Task
Nothing but the lines from the one with "Segment carcinoma." to the final line should be returned, each exactly as it appears.

Data rows
↓

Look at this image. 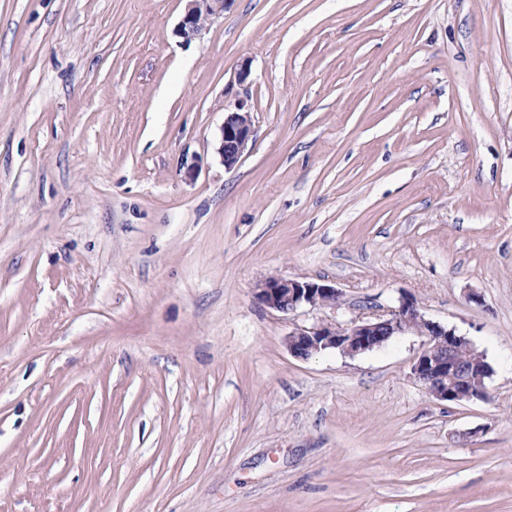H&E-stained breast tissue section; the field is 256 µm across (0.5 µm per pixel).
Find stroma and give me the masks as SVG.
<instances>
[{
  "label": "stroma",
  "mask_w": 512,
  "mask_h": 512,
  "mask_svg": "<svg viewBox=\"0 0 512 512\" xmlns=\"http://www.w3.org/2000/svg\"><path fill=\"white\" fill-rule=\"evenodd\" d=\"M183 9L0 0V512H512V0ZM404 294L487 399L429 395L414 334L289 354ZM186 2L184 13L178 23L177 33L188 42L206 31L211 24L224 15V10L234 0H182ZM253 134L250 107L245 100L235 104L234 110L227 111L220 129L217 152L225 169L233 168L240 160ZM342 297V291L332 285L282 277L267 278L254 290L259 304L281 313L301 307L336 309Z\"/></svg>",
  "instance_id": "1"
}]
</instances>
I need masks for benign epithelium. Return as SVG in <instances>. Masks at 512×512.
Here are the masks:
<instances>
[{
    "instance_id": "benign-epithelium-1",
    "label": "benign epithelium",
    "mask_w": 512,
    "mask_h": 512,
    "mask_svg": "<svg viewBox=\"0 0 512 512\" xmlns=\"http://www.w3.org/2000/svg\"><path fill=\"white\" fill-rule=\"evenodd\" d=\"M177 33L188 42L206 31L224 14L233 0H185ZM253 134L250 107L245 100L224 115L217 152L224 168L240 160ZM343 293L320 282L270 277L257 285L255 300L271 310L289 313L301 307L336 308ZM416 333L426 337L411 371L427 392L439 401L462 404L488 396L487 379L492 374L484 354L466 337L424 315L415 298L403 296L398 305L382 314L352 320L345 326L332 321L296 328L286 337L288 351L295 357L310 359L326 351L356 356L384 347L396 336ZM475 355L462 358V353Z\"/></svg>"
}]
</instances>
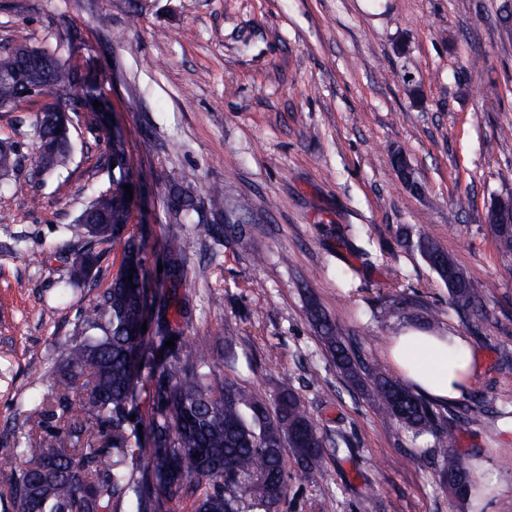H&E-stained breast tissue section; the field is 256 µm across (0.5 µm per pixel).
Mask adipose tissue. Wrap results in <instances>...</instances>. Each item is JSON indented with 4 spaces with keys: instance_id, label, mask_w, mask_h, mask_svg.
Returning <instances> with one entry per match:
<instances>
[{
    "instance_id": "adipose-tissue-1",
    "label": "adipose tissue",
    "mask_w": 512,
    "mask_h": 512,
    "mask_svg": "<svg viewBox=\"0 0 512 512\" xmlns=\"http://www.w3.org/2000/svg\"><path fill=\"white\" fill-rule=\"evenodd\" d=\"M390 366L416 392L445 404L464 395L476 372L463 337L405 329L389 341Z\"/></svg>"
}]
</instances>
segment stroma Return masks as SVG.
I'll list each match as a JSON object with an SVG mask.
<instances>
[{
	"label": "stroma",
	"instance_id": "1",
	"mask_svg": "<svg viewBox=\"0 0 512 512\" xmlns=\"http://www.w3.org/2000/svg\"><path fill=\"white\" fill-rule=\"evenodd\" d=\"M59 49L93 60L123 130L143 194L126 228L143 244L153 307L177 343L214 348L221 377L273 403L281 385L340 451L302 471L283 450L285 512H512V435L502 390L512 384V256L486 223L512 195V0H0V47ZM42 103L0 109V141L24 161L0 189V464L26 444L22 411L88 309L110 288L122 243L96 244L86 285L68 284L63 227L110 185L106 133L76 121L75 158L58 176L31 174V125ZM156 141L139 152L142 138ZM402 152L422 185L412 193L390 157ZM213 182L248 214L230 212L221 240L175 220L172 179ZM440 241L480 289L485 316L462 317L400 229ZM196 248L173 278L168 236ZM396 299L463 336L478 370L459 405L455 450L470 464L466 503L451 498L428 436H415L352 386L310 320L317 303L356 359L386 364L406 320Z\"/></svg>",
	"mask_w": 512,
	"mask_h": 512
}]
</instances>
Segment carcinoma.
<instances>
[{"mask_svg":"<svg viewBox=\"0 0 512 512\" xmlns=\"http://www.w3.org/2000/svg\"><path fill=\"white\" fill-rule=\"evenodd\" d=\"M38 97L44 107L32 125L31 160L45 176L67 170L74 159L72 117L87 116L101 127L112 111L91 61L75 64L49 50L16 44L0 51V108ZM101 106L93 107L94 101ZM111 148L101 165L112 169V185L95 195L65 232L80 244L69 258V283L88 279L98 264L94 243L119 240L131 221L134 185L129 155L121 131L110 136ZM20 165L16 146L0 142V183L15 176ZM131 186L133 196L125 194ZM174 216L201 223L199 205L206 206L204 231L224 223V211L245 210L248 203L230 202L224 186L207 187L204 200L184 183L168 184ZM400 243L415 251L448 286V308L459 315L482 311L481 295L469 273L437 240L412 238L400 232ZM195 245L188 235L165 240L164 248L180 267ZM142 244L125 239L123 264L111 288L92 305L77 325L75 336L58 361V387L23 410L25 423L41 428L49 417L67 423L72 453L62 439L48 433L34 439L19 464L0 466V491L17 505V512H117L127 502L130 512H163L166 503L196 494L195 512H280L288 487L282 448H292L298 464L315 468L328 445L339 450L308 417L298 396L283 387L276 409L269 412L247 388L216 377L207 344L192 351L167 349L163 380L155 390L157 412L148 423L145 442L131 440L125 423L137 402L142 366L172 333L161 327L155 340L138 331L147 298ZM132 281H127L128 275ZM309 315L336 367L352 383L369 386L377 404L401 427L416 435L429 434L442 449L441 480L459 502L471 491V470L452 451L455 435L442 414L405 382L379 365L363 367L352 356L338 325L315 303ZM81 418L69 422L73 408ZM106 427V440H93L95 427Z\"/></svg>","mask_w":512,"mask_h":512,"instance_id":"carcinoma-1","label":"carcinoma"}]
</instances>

↑

Complete answer
Segment carcinoma.
<instances>
[{"mask_svg":"<svg viewBox=\"0 0 512 512\" xmlns=\"http://www.w3.org/2000/svg\"><path fill=\"white\" fill-rule=\"evenodd\" d=\"M38 97L44 107L32 125L31 160L45 176L67 170L74 159L72 117L87 116L101 127L112 111L91 61L75 64L49 50L16 44L0 51V108ZM101 106L93 107L94 101ZM111 148L101 165L112 169V185L95 195L65 232L80 244L69 258V283L88 279L98 264L94 243L119 240L131 221L134 185L129 155L121 131L110 136ZM20 165L16 146L0 142V183L15 176ZM131 186L133 196L125 194ZM174 216L201 223L199 205L206 206L204 231L224 223V211L245 210L248 203L230 202L224 186L207 187L204 200L184 183L168 184ZM400 243L415 251L448 286V308L459 315L482 311L481 295L469 273L437 240L412 238L400 232ZM195 245L188 235L165 240L164 248L180 267ZM142 244L125 239L123 264L111 288L92 305L77 325L75 336L58 361V387L23 410L25 423L41 428L49 417L67 423L72 453L62 439L48 433L34 439L19 464L0 466V491L17 505V512H117L127 502L130 512H163L166 503L196 494L195 512H280L288 487L282 448H292L298 464L315 468L328 445L339 450L308 417L298 396L283 387L276 409L269 412L247 388L216 377L207 344L192 351L167 349L163 380L155 390L157 412L148 423L145 442L131 440L125 423L137 402L142 366L172 333L161 327L155 340L138 331L147 298ZM132 281H127L128 275ZM309 315L336 367L352 383L369 386L377 404L401 427L416 435L429 434L442 449L441 480L459 502L471 491V470L452 451L455 435L442 414L405 382L379 365L363 367L352 356L338 325L315 303ZM81 418L69 422L73 408ZM106 427V440H93L95 427Z\"/></svg>","mask_w":512,"mask_h":512,"instance_id":"carcinoma-1","label":"carcinoma"}]
</instances>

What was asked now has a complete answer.